Task to complete: Go through the data underneath and report how many lines hold the string "white", giving only the number.
+ + + + + + +
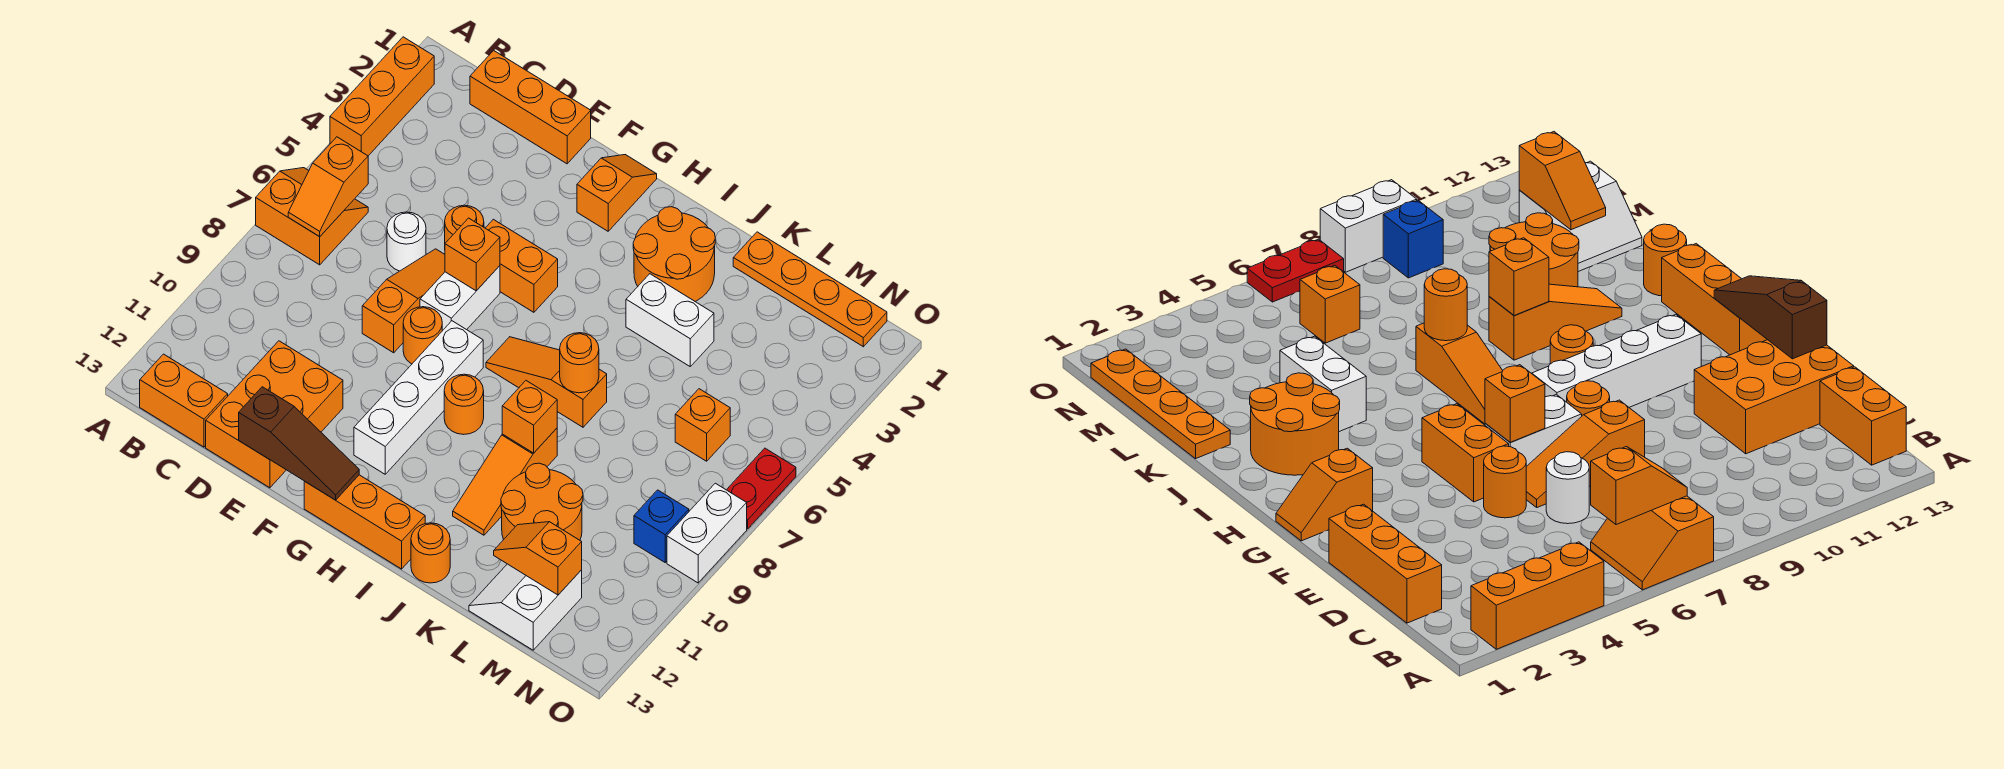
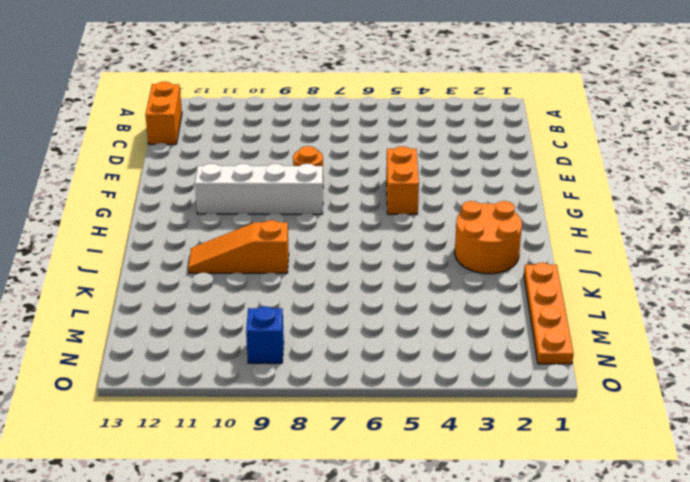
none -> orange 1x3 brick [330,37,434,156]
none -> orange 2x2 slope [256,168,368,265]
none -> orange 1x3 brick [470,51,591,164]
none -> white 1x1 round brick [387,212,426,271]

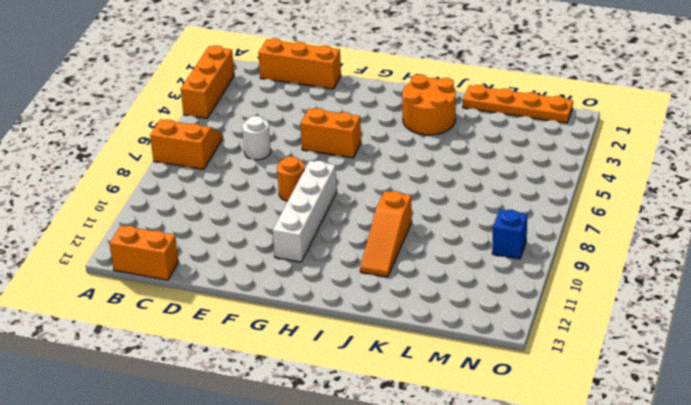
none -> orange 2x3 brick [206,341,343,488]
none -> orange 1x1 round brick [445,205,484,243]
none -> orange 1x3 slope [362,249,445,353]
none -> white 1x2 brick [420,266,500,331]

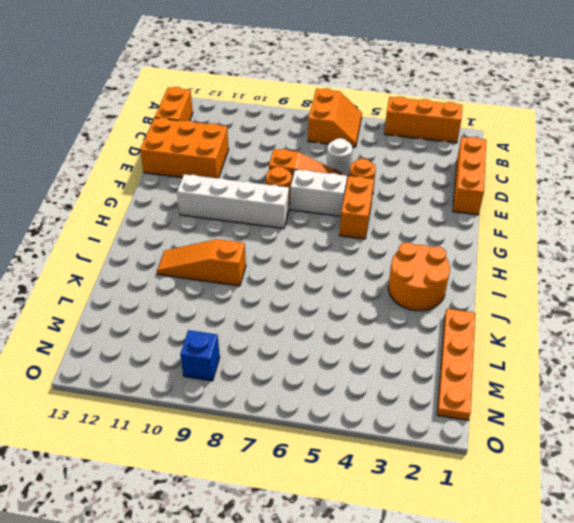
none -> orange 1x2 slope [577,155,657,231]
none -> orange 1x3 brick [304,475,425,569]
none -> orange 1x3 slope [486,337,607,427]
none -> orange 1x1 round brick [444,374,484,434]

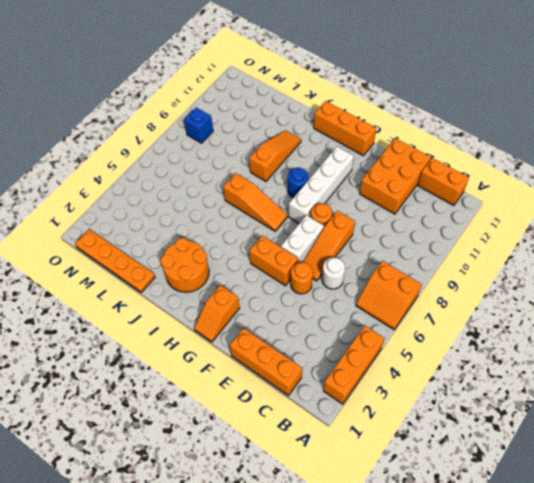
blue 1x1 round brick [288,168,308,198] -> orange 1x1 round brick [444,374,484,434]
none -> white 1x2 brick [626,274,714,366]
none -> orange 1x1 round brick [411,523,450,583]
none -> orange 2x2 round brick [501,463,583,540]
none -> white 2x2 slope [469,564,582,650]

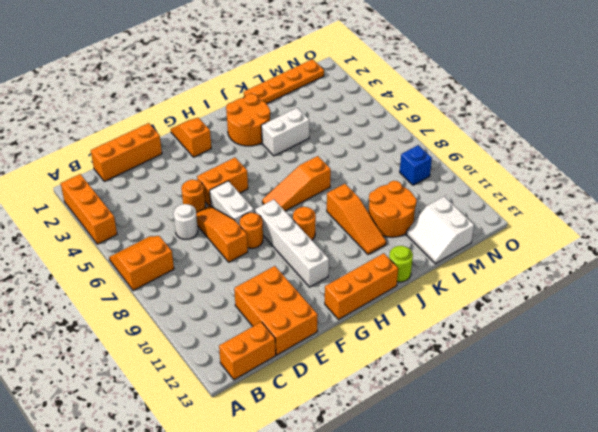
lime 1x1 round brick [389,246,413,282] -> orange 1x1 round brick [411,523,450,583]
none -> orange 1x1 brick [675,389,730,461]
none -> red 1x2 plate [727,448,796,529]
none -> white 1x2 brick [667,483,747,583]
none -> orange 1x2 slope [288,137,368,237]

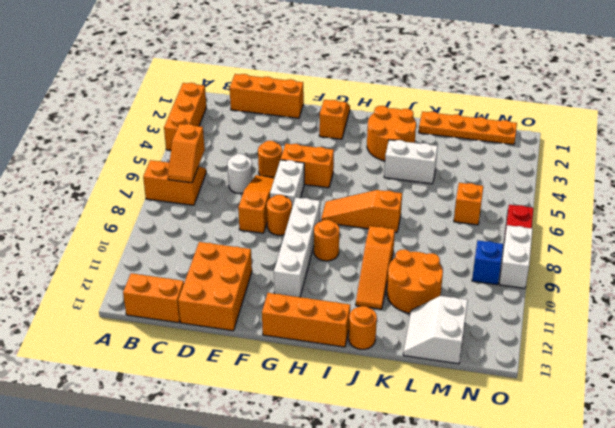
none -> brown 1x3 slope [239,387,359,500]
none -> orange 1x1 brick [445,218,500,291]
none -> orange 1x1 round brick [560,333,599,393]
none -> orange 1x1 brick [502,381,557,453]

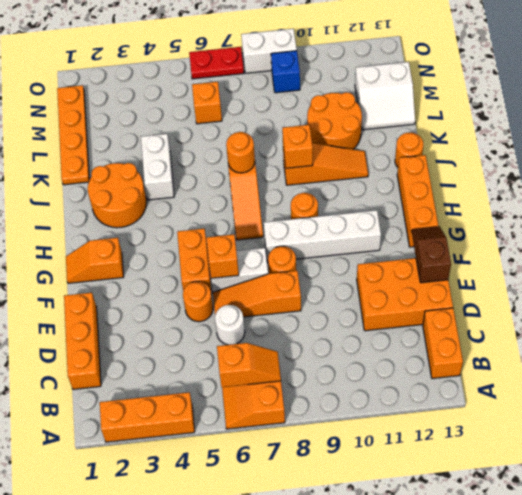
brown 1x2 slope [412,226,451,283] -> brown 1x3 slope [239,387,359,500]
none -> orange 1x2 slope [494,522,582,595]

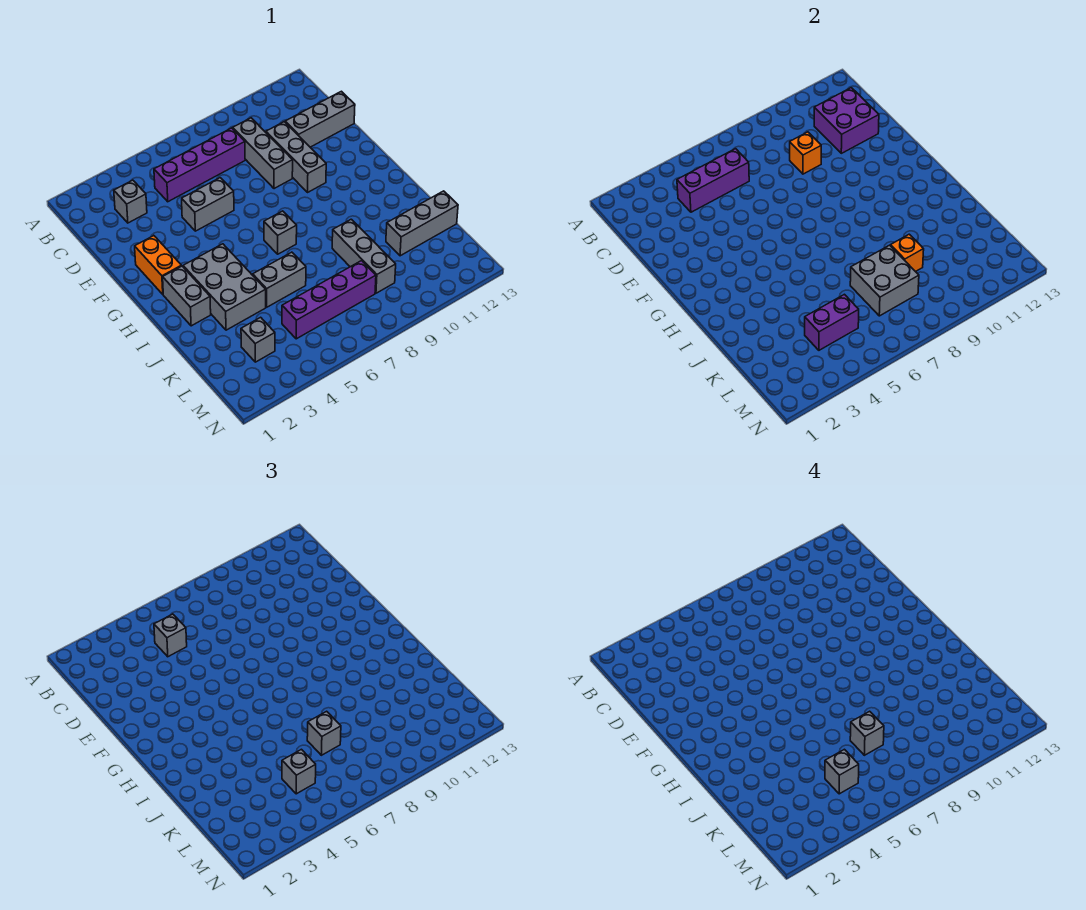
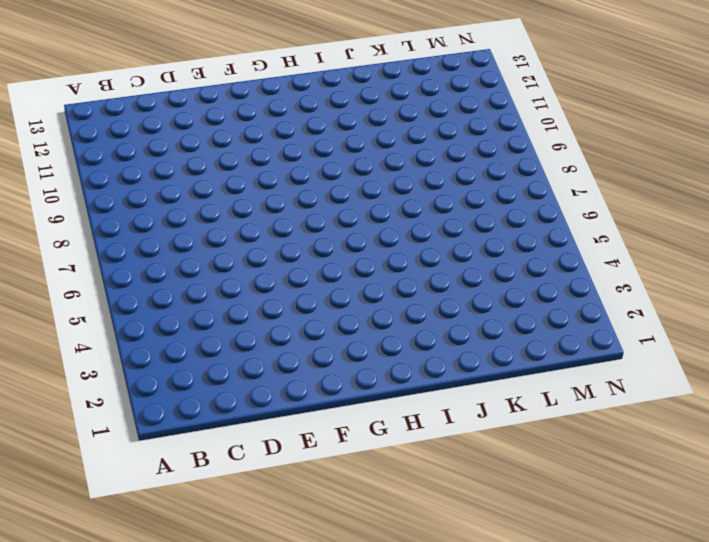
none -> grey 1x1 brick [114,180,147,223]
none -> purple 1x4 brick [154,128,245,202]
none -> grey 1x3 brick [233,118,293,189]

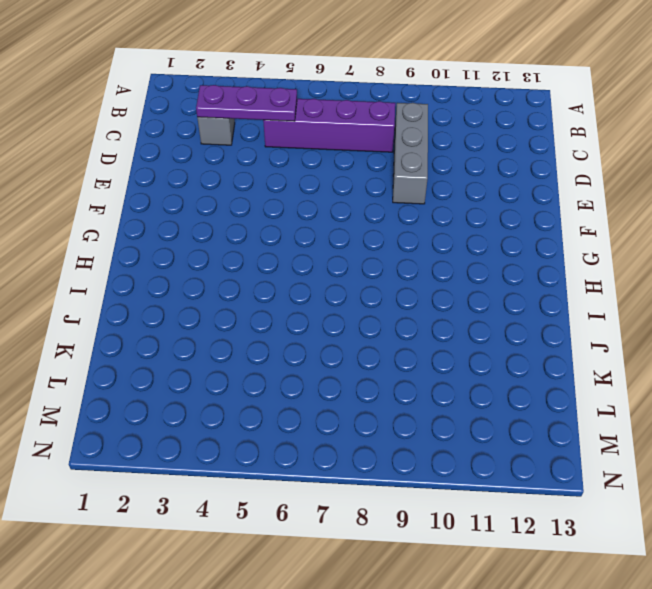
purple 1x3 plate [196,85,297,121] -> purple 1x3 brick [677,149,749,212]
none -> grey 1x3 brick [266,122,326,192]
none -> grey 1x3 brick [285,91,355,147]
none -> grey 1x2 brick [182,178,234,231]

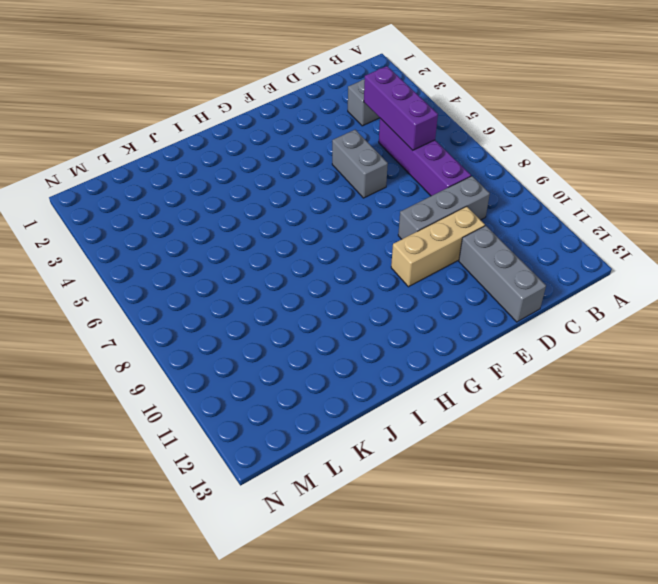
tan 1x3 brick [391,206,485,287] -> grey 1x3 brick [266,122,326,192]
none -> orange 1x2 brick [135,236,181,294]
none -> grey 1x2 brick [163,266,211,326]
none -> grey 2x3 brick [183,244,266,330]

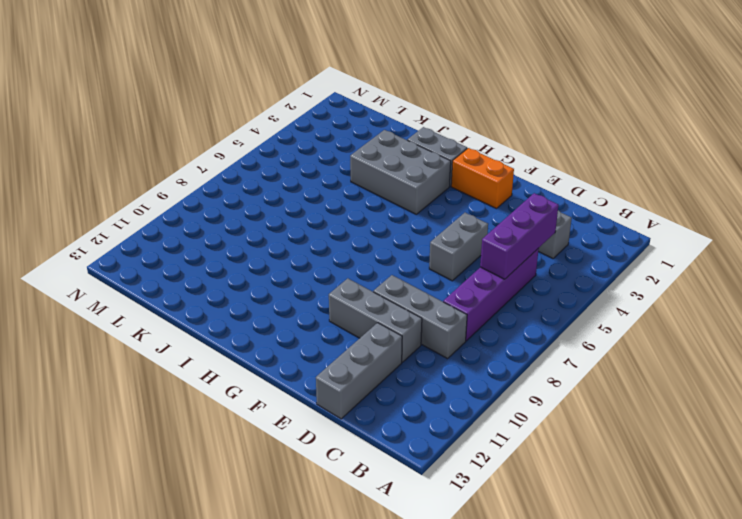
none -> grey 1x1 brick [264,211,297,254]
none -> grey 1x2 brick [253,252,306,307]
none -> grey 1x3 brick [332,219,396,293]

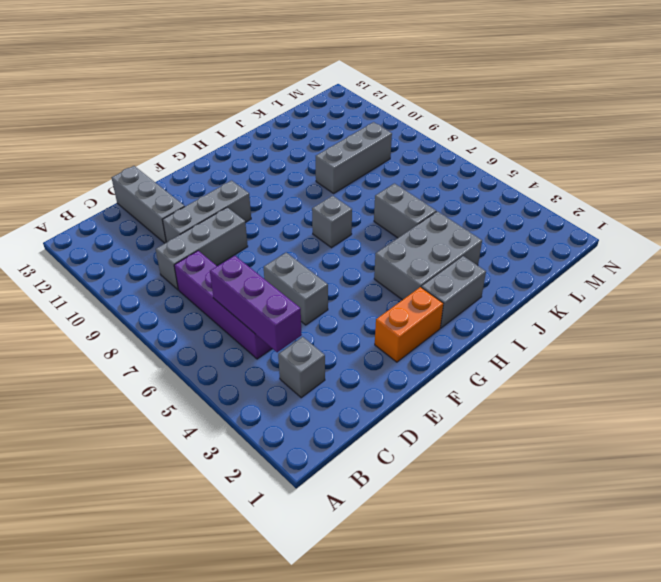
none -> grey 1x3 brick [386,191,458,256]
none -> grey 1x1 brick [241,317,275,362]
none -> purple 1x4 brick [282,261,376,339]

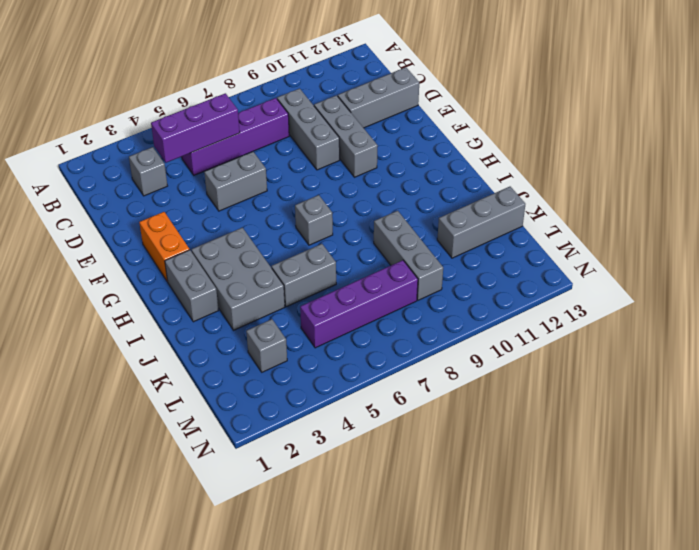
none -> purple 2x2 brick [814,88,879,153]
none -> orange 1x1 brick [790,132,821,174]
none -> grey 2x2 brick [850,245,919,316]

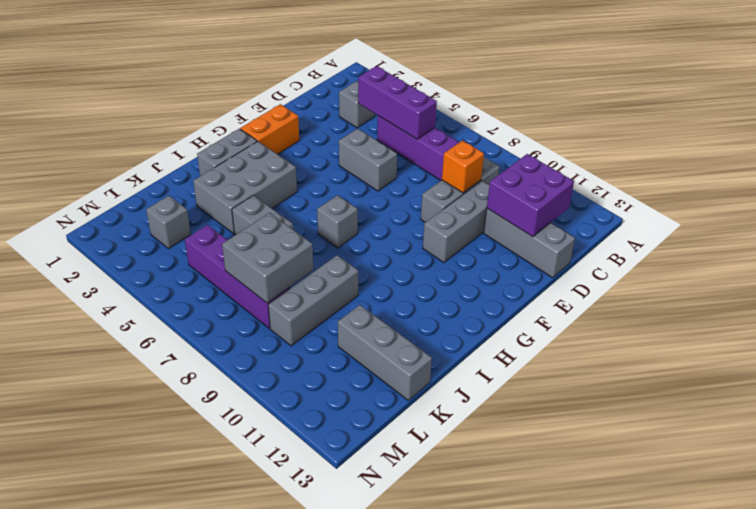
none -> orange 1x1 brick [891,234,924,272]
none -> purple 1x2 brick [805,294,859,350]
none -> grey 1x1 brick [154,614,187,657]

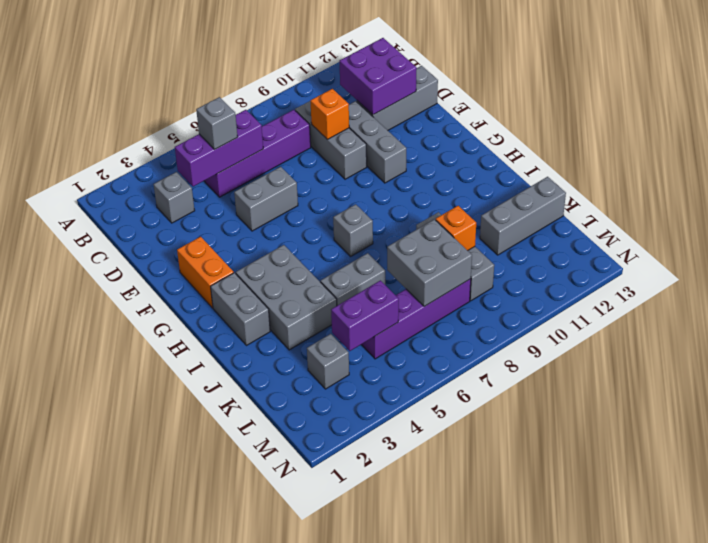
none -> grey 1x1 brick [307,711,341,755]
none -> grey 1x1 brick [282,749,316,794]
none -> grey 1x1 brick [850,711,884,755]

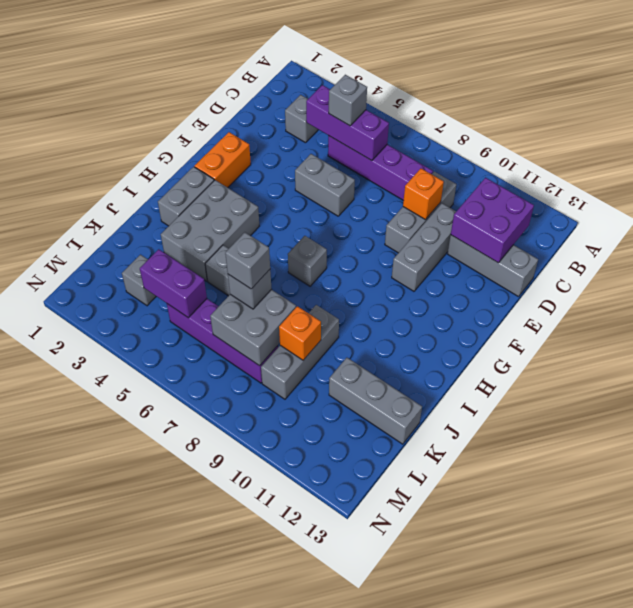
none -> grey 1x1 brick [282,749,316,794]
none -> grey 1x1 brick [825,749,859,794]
+ + + + + + +
Problem solution: 5